- [Recorded data]:
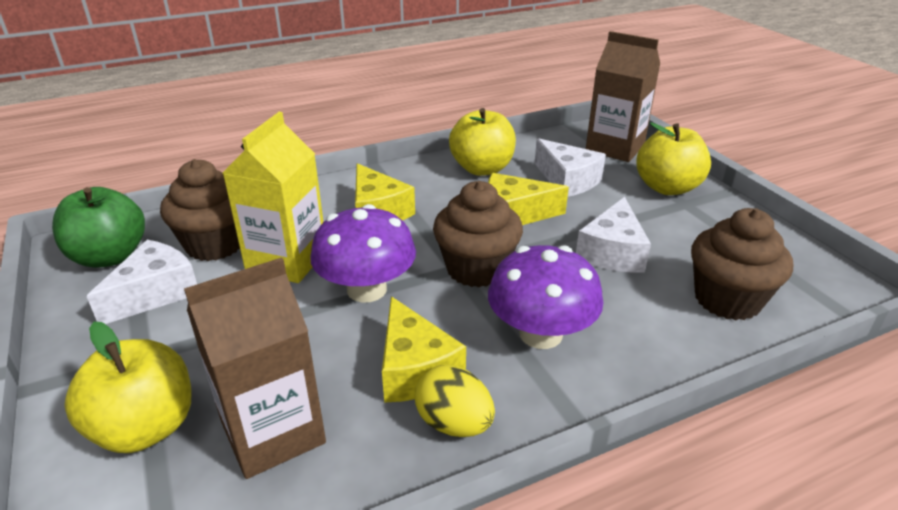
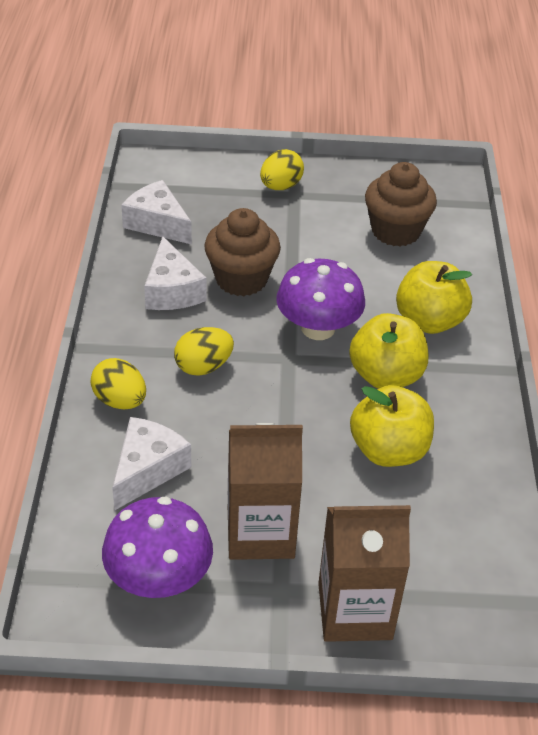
brown cupcake: 3 -> 2
green apple: 1 -> 0
yellow carton: 1 -> 0
yellow cheese: 3 -> 0
yellow egg: 1 -> 3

- [Work to be completed]:
What belongs in the answer is each line from the listing above that contains "yellow".

- [Answer section]:
yellow carton: 1 -> 0
yellow cheese: 3 -> 0
yellow egg: 1 -> 3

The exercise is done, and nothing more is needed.